Entries provided |
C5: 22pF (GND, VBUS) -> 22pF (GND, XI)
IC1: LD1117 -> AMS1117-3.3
==
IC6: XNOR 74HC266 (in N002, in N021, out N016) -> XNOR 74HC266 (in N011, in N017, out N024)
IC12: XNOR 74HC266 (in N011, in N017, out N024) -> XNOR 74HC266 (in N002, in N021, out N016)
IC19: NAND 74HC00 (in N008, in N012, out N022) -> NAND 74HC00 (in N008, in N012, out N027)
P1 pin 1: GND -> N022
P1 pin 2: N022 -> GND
...
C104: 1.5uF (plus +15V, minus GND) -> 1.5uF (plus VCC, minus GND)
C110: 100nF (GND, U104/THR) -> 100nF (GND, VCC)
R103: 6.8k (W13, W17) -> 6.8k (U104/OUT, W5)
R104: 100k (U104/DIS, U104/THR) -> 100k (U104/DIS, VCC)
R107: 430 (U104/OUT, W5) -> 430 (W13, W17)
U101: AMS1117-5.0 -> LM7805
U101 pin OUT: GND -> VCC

Work required | Each line in the listing above from the one containing "C5: 22pF (GND, VBUS) -> 22pF (GND, XI)" through the one containing "IC1: LD1117 -> AMS1117-3.3" should be repeated exactly, and no other line.

Exercise solution |
C5: 22pF (GND, VBUS) -> 22pF (GND, XI)
IC1: LD1117 -> AMS1117-3.3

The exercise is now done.